PROBLEM REQUIREMENTS: Word for word, copy out the data below, omitting pictures.

Scene edit records

================

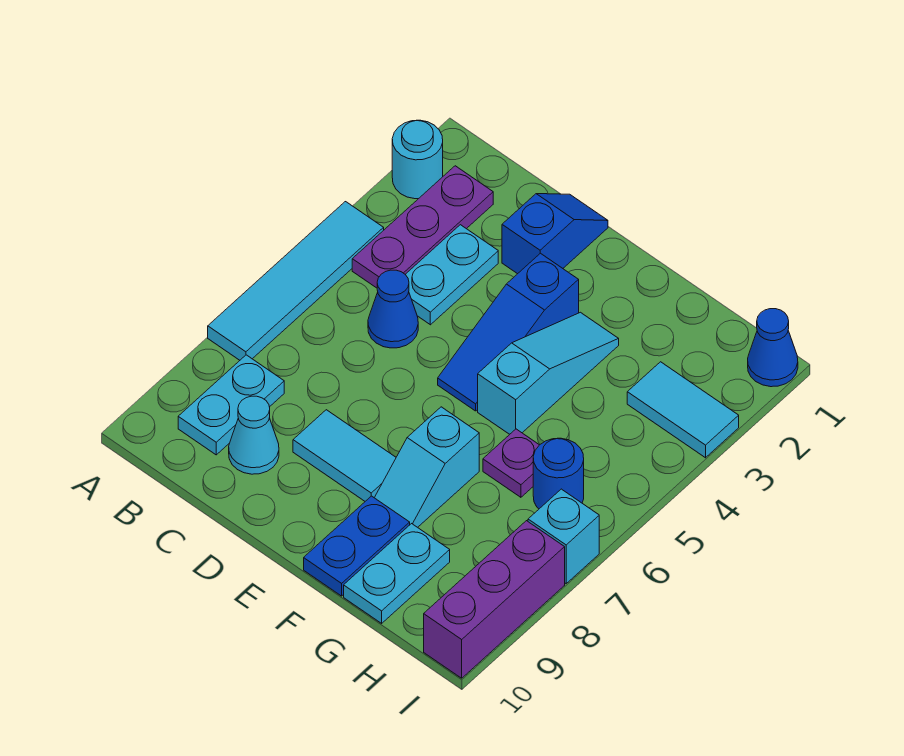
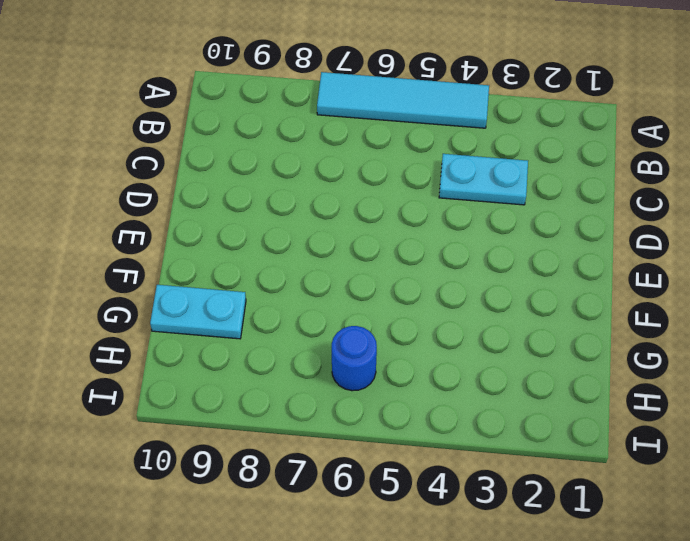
none -> cyan 1x1 round brick [392,120,443,199]
none -> purple 1x3 plate [352,166,493,288]
none -> cyan 1x2 plate [178,355,284,455]

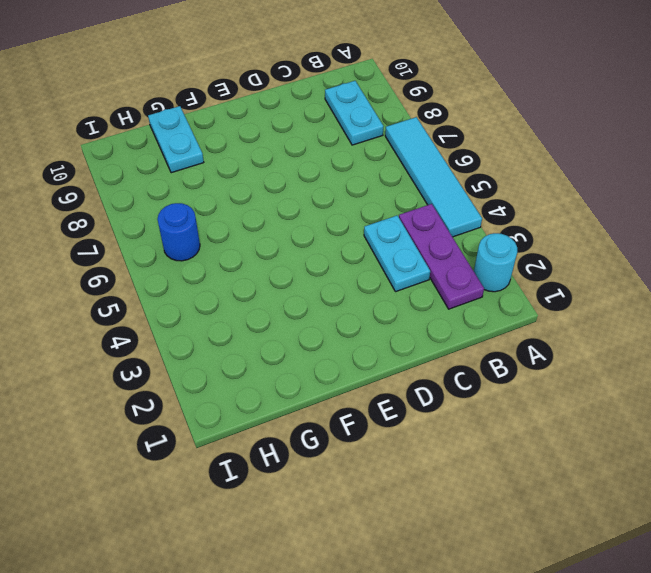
none -> blue 1x1 cone [368,270,418,348]
none -> cyan 1x1 cone [229,396,279,474]
none -> blue 1x2 slope [502,194,608,274]

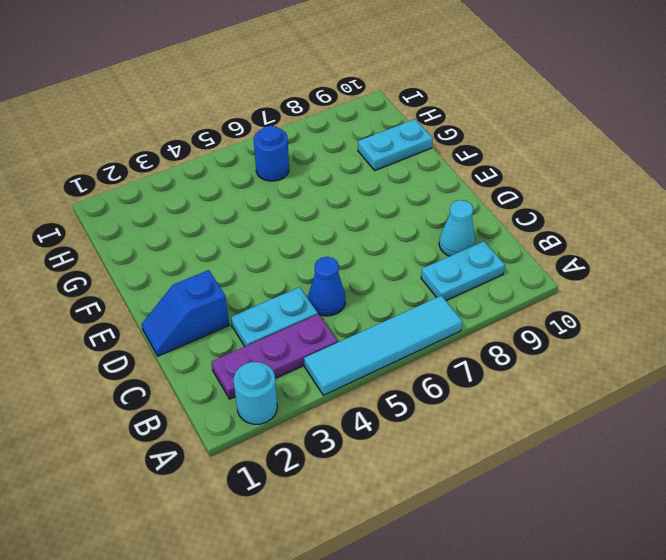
none -> cyan 1x2 tile [293,410,396,501]
none -> blue 1x3 slope [438,253,579,411]
none -> cyan 1x3 slope [478,312,619,434]

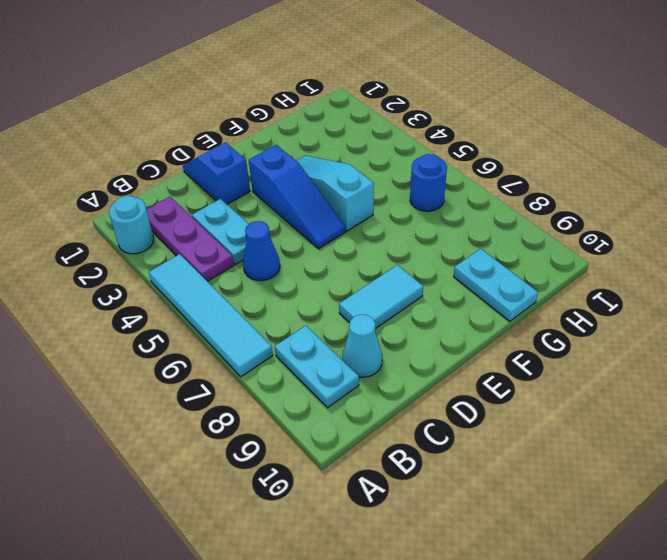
none -> cyan 1x2 slope [374,407,479,527]
none -> blue 1x2 plate [304,496,410,596]
none -> purple 1x1 plate [483,429,539,497]

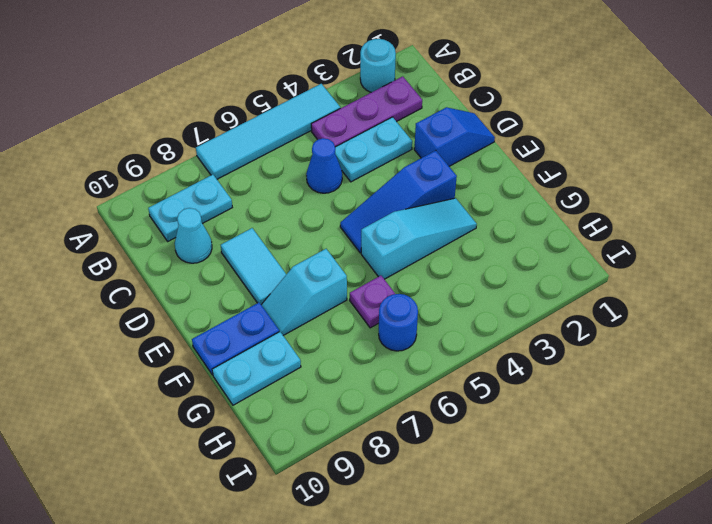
none -> cyan 1x2 tile [627,362,739,458]
none -> blue 1x1 cone [748,309,798,387]
none -> cyan 1x1 brick [528,489,599,584]

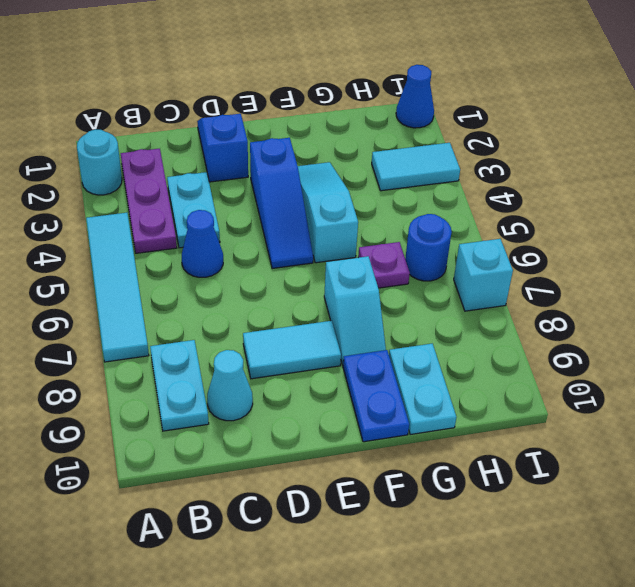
none -> purple 1x3 brick [424,521,565,678]

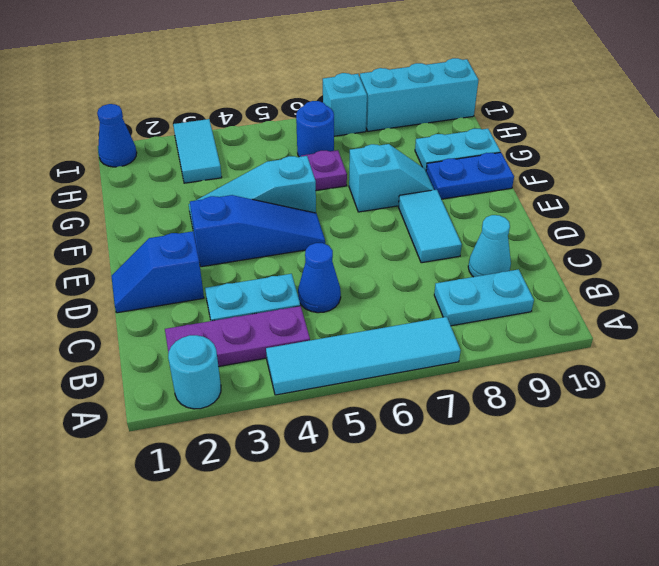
cyan 1x3 brick [360,58,478,131] -> purple 1x3 brick [424,521,565,678]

================

SOLVED EXERCISE:
none -> cyan 1x1 round brick [392,120,443,199]
none -> purple 1x3 plate [352,166,493,288]
none -> cyan 1x2 plate [178,355,284,455]

none -> blue 1x1 cone [368,270,418,348]
none -> cyan 1x1 cone [229,396,279,474]
none -> blue 1x2 slope [502,194,608,274]

none -> cyan 1x2 tile [293,410,396,501]
none -> blue 1x3 slope [438,253,579,411]
none -> cyan 1x3 slope [478,312,619,434]

none -> cyan 1x2 slope [374,407,479,527]
none -> blue 1x2 plate [304,496,410,596]
none -> purple 1x1 plate [483,429,539,497]

none -> cyan 1x2 tile [627,362,739,458]
none -> blue 1x1 cone [748,309,798,387]
none -> cyan 1x1 brick [528,489,599,584]

none -> purple 1x3 brick [424,521,565,678]

cyan 1x3 brick [360,58,478,131] -> purple 1x3 brick [424,521,565,678]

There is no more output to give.